**What you need to do:** Reproduce the listing exactly and skip over any pictures.

....................

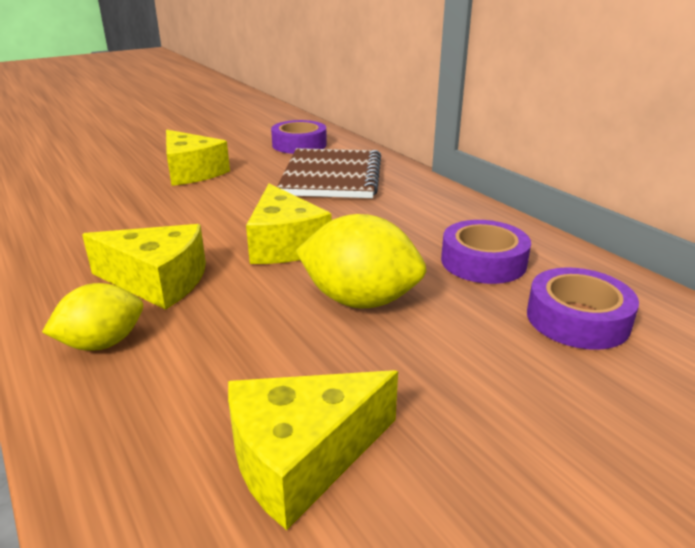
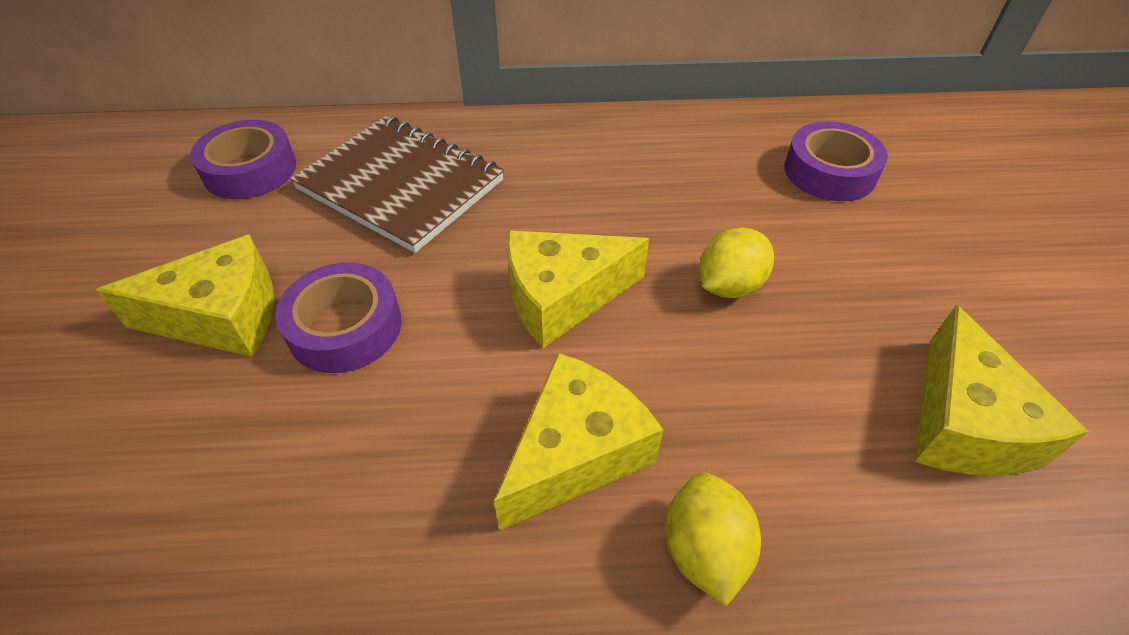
camera: 60 degrees left, 20 degrees up
yellow cheese [246,184,331,264] -> yellow cheese turned 150 degrees clockwise [507,231,649,348]
yellow lemon [296,214,426,309] -> yellow lemon [699,228,774,298], size x0.64
purple tape [441,220,531,284] -> purple tape moved to [275,263,402,373]

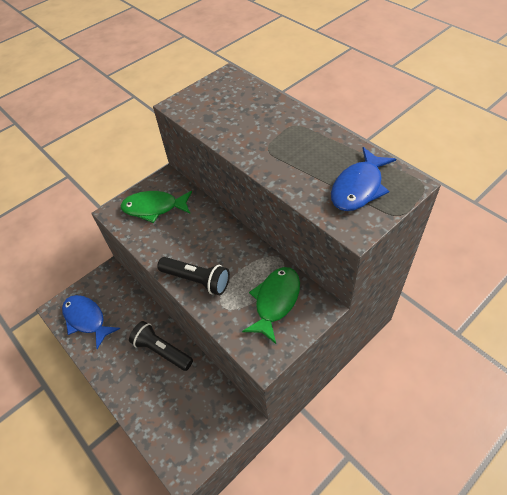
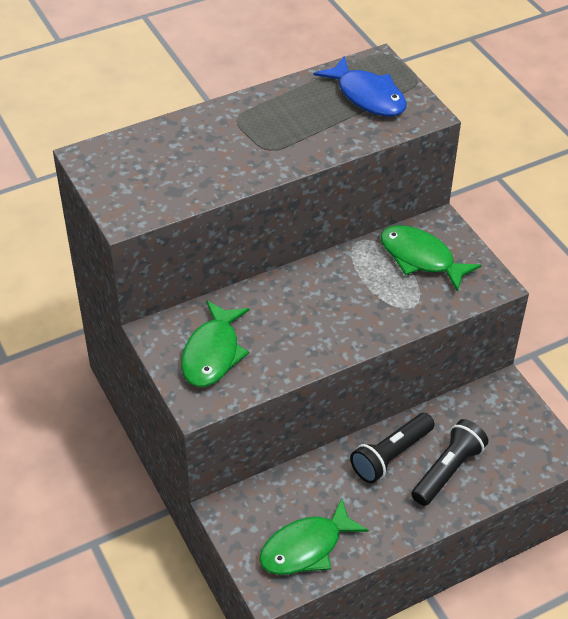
camera: 80 degrees left, 5 degrees down
blue fish [62,295,120,349] -> green fish [259,498,369,575]
black flashlight [157,257,230,295] -> black flashlight moved to [411,419,489,506]

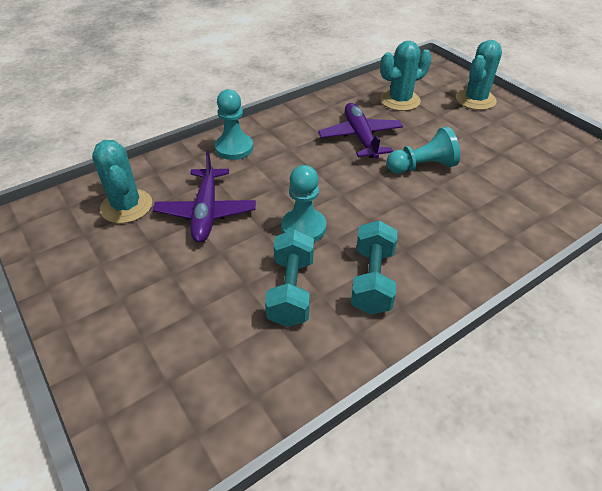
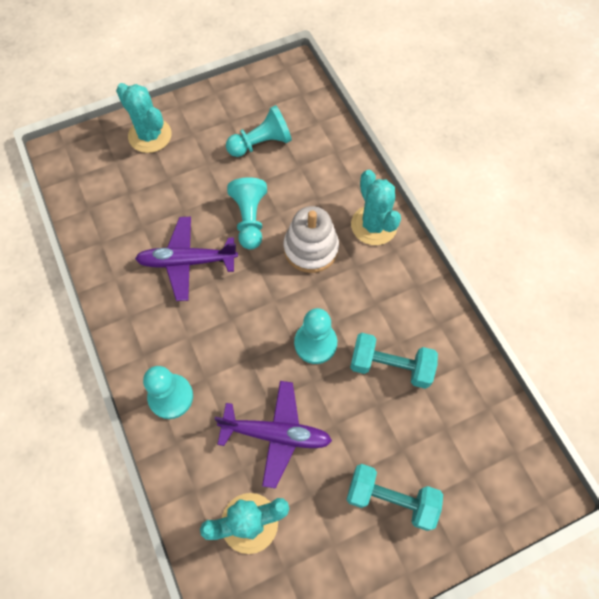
camera: 80 degrees left, 20 degrees up
turquoise dumbbell [351,220,397,315] -> turquoise dumbbell moved to [346,464,443,531]
turquoise cactus [380,41,432,111] -> turquoise cactus moved to [351,170,401,245]
none -> turquoise pawn [226,105,292,157]
none -> white stacking toy [283,206,339,273]

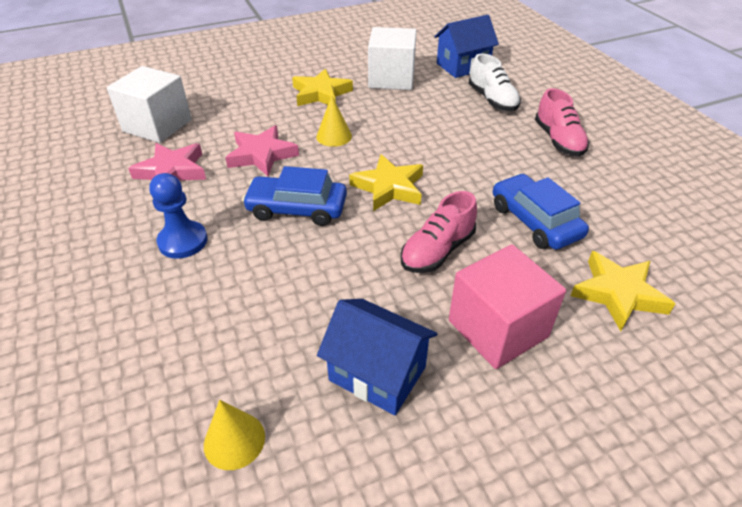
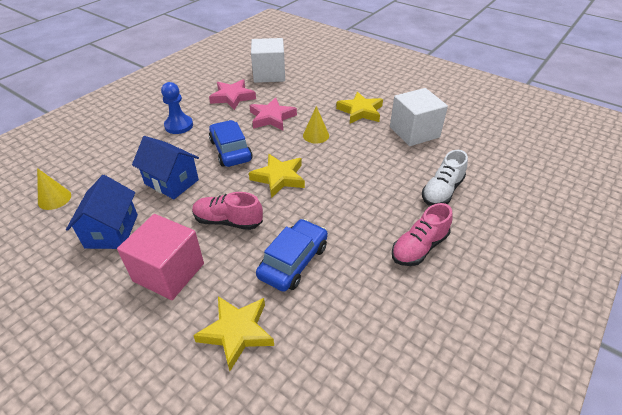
camera: 60 degrees right, 0 degrees up
blue house [434,15,499,78] -> blue house moved to [132,136,199,199]

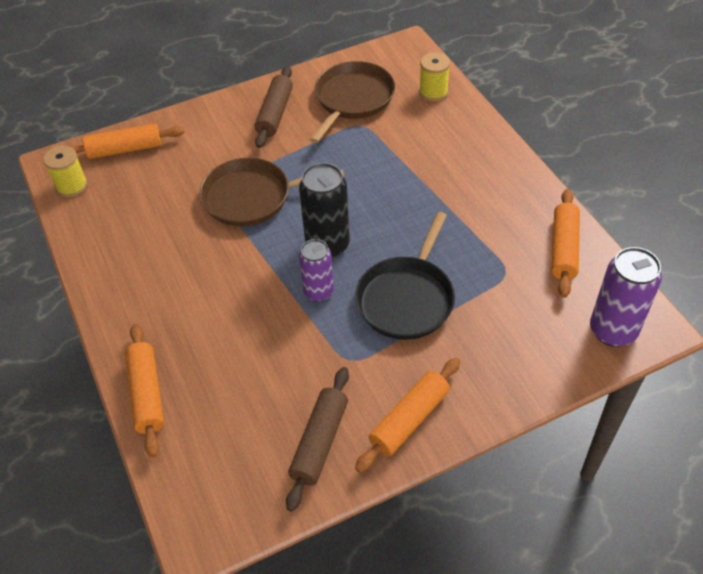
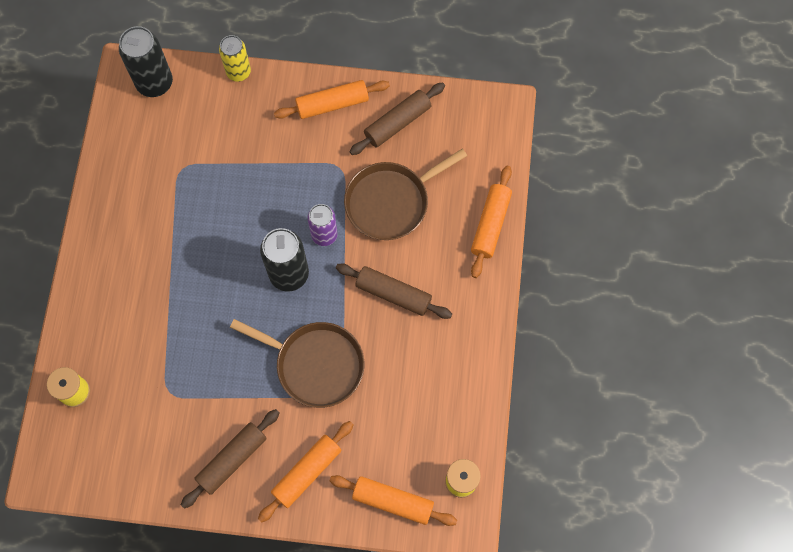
camera: 150 degrees left, 20 degrees up
brown pan [310,61,395,143] -> brown pan moved to [344,149,467,240]
black pan [355,212,455,340] -> none
orange rolling pin [551,189,580,298] -> orange rolling pin moved to [258,421,354,523]
purple can [590,247,662,347] -> black can [119,26,173,97]
none -> yellow can [219,35,251,82]
none -> brown rolling pin [336,264,452,319]

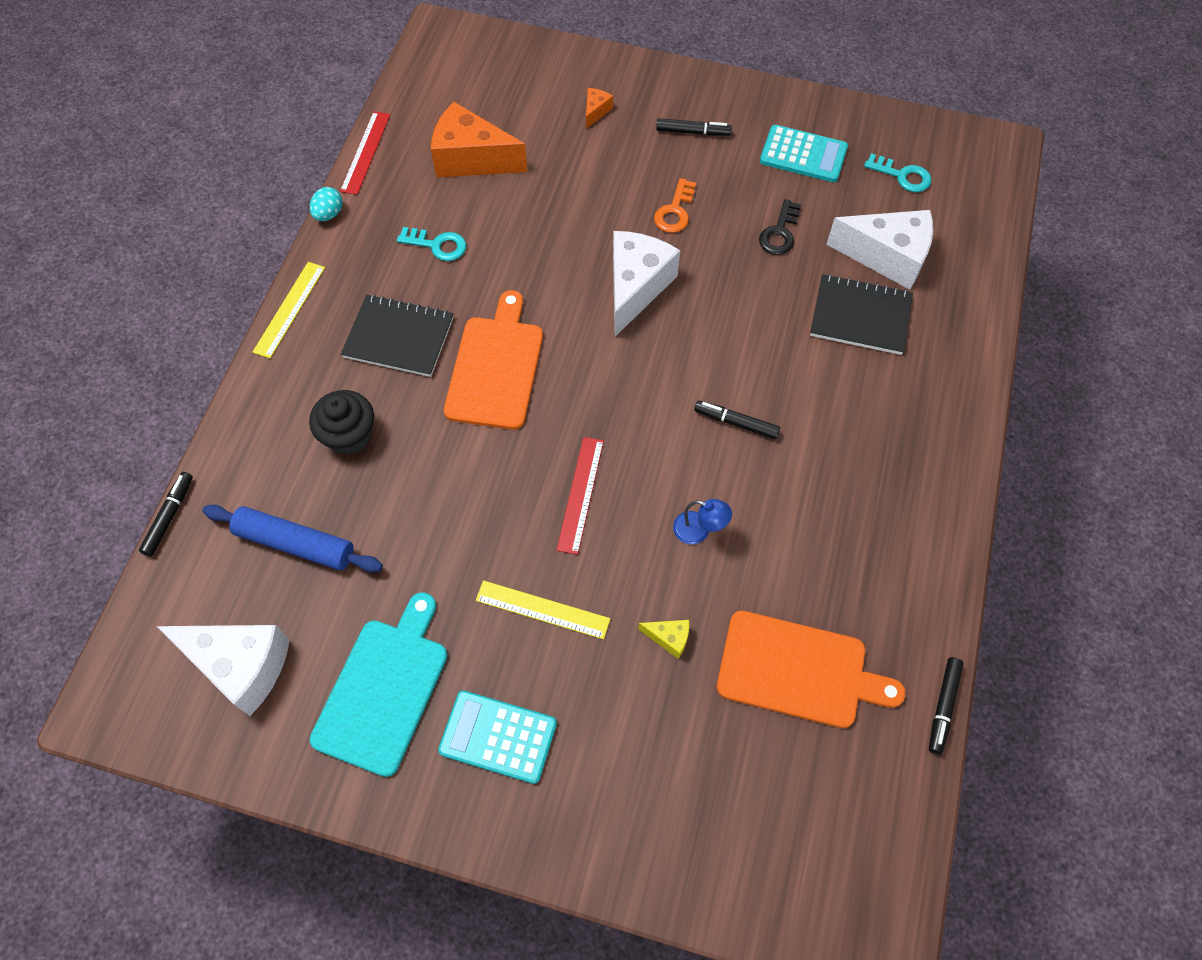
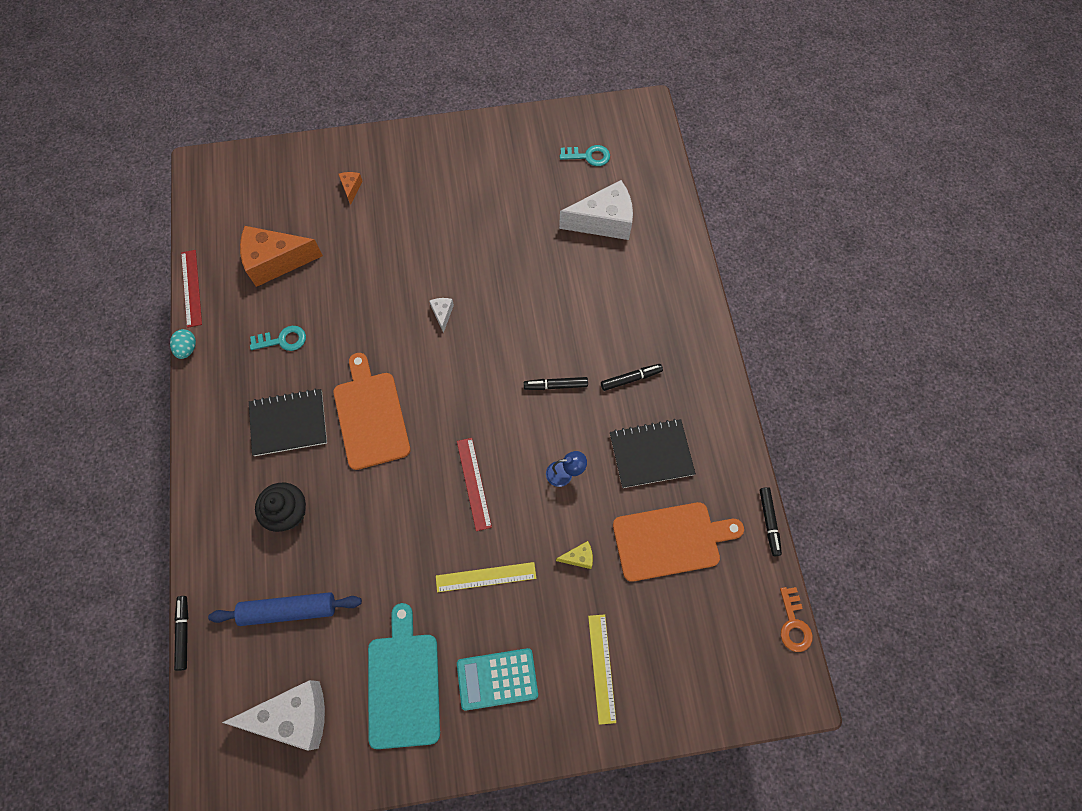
camera: 25 degrees left, 5 degrees up
yellow ruler [253,262,325,358] -> yellow ruler moved to [588,614,616,725]
white cheese [613,231,680,337] -> white cheese [429,298,454,333], size x0.44
orange key [654,178,696,233] -> orange key moved to [780,587,813,652]
black marker [656,118,732,136] -> black marker moved to [601,364,663,391]
black key [759,199,801,255] -> none
turquoise calculator [760,125,848,182] -> none
black notebook [810,274,913,355] -> black notebook moved to [610,419,696,488]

....................

**Task output:**
camera: 60 degrees left, 20 degrees up
yellow cheese [246,184,331,264] -> yellow cheese turned 150 degrees clockwise [507,231,649,348]
yellow lemon [296,214,426,309] -> yellow lemon [699,228,774,298], size x0.64
purple tape [441,220,531,284] -> purple tape moved to [275,263,402,373]

camera: 80 degrees left, 5 degrees down
blue fish [62,295,120,349] -> green fish [259,498,369,575]
black flashlight [157,257,230,295] -> black flashlight moved to [411,419,489,506]

camera: 80 degrees left, 20 degrees up
turquoise dumbbell [351,220,397,315] -> turquoise dumbbell moved to [346,464,443,531]
turquoise cactus [380,41,432,111] -> turquoise cactus moved to [351,170,401,245]
none -> turquoise pawn [226,105,292,157]
none -> white stacking toy [283,206,339,273]

camera: 60 degrees right, 0 degrees up
blue house [434,15,499,78] -> blue house moved to [132,136,199,199]

camera: 150 degrees left, 20 degrees up
brown pan [310,61,395,143] -> brown pan moved to [344,149,467,240]
black pan [355,212,455,340] -> none
orange rolling pin [551,189,580,298] -> orange rolling pin moved to [258,421,354,523]
purple can [590,247,662,347] -> black can [119,26,173,97]
none -> yellow can [219,35,251,82]
none -> brown rolling pin [336,264,452,319]

camera: 25 degrees left, 5 degrees up
yellow ruler [253,262,325,358] -> yellow ruler moved to [588,614,616,725]
white cheese [613,231,680,337] -> white cheese [429,298,454,333], size x0.44
orange key [654,178,696,233] -> orange key moved to [780,587,813,652]
black marker [656,118,732,136] -> black marker moved to [601,364,663,391]
black key [759,199,801,255] -> none
turquoise calculator [760,125,848,182] -> none
black notebook [810,274,913,355] -> black notebook moved to [610,419,696,488]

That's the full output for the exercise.